Prompt:
Rewrite the listing with "center" changed to "midpoint" and everything else kept the same. Leave out the pictures.

Extracted information:
————————

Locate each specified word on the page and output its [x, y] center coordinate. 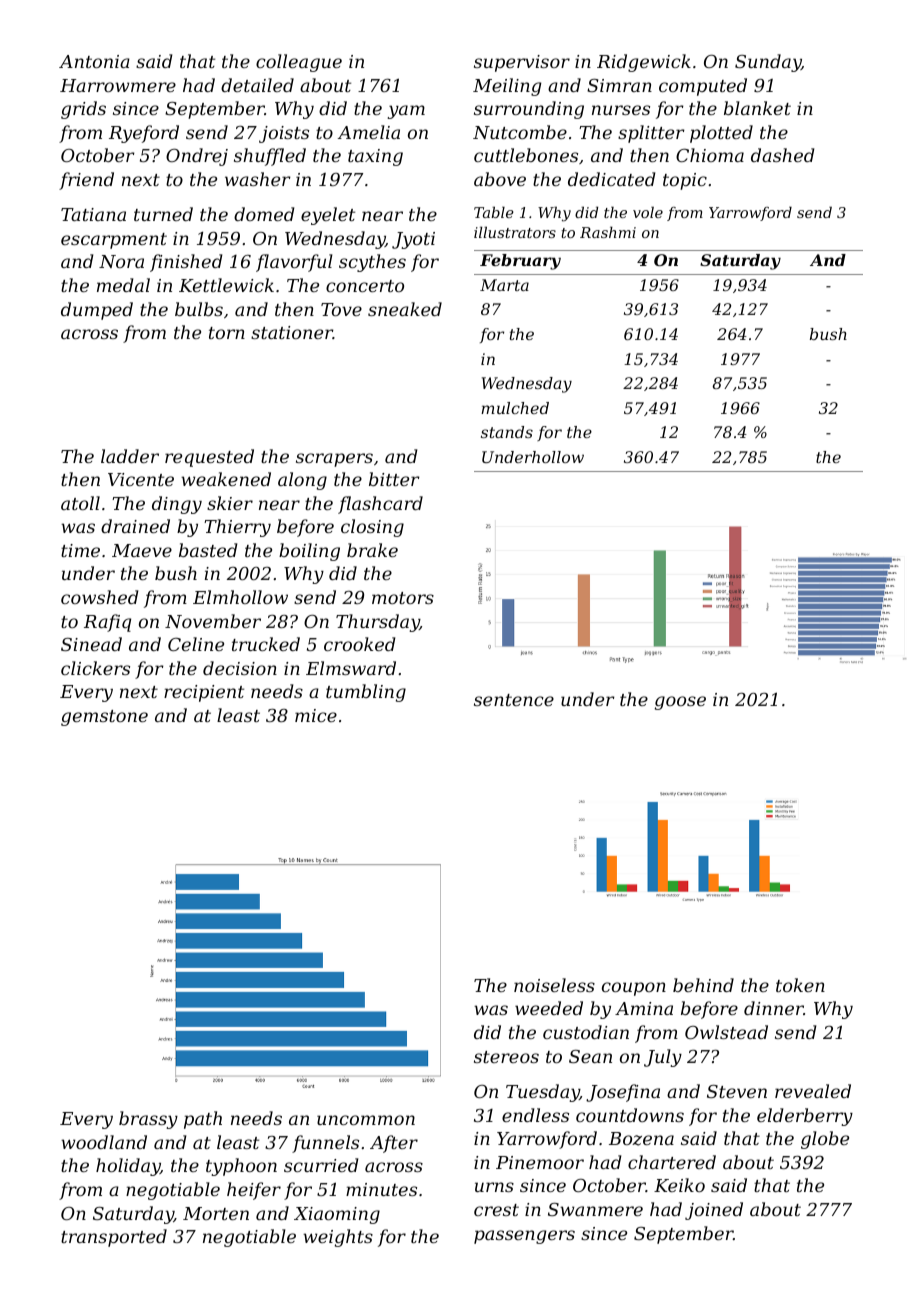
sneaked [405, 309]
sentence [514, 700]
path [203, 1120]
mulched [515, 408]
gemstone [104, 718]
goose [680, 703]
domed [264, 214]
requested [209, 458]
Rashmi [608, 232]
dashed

————————

Result:
Locate each specified word on the page and output its [x, y] midpoint coordinate. 
sneaked [405, 309]
sentence [514, 700]
path [203, 1120]
mulched [515, 408]
gemstone [104, 718]
goose [680, 703]
domed [264, 214]
requested [209, 458]
Rashmi [608, 232]
dashed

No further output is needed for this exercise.